## What you will do:
Would you please write out each of the entries below exactly, omitting pictures?

╭──

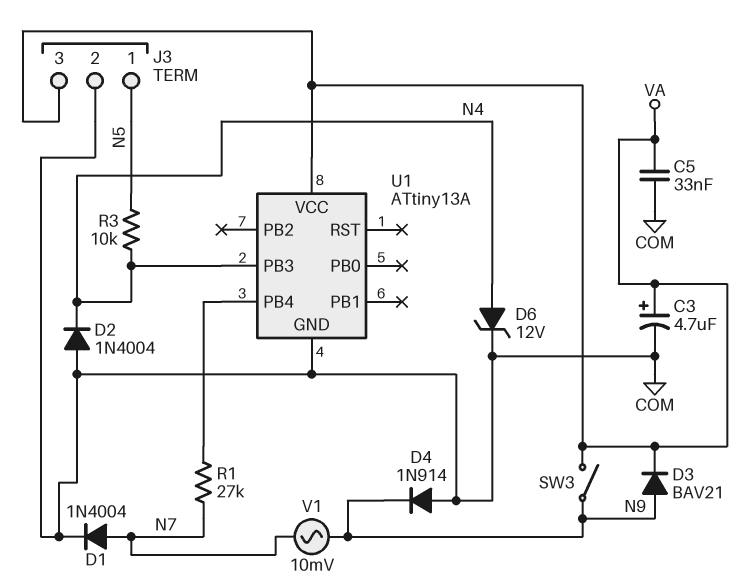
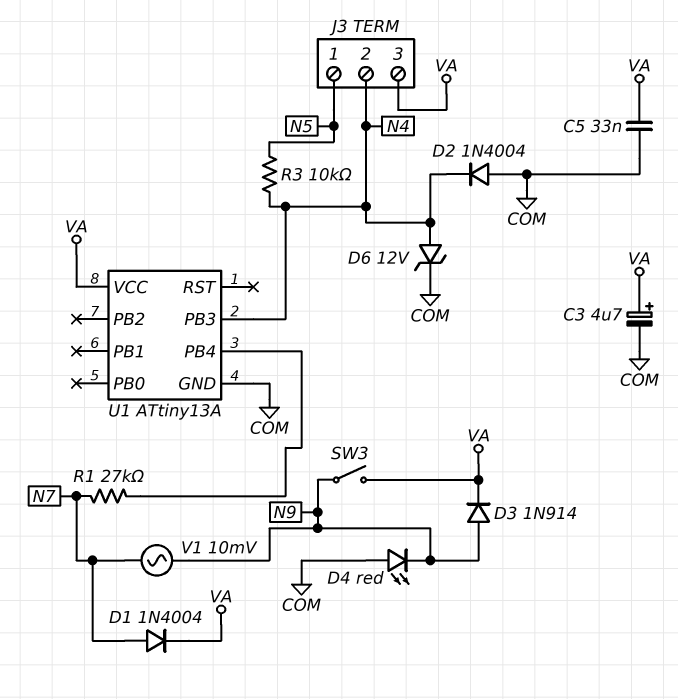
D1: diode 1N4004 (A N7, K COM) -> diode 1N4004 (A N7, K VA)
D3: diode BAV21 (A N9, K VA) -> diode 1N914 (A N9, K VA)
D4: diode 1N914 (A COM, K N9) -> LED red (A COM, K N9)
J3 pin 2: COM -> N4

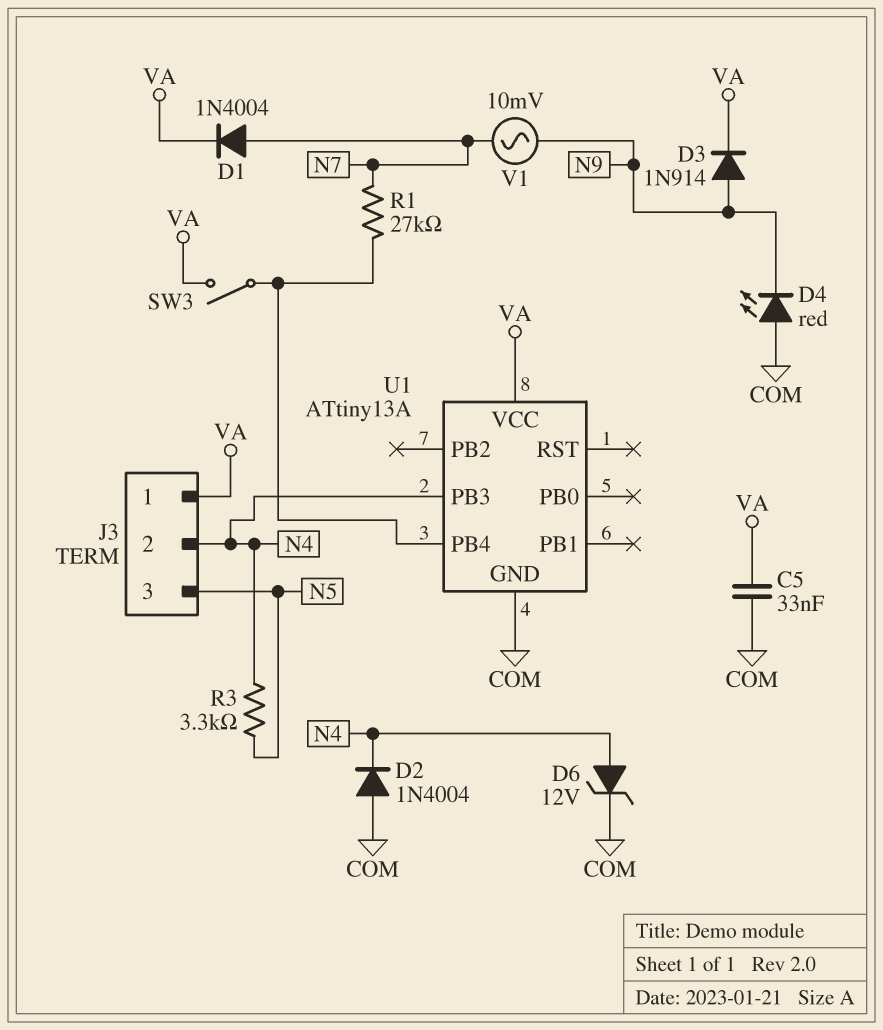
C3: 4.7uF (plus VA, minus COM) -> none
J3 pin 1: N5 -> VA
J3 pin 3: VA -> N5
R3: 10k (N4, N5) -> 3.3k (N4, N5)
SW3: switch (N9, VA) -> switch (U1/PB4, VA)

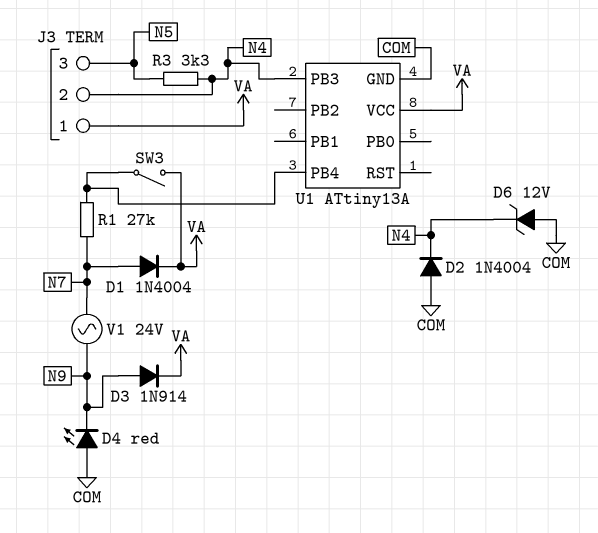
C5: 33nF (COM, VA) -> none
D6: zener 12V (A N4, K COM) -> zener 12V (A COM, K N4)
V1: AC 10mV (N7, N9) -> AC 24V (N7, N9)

╰──

## Exercise response:
D1: diode 1N4004 (A N7, K COM) -> diode 1N4004 (A N7, K VA)
D3: diode BAV21 (A N9, K VA) -> diode 1N914 (A N9, K VA)
D4: diode 1N914 (A COM, K N9) -> LED red (A COM, K N9)
J3 pin 2: COM -> N4

C3: 4.7uF (plus VA, minus COM) -> none
J3 pin 1: N5 -> VA
J3 pin 3: VA -> N5
R3: 10k (N4, N5) -> 3.3k (N4, N5)
SW3: switch (N9, VA) -> switch (U1/PB4, VA)

C5: 33nF (COM, VA) -> none
D6: zener 12V (A N4, K COM) -> zener 12V (A COM, K N4)
V1: AC 10mV (N7, N9) -> AC 24V (N7, N9)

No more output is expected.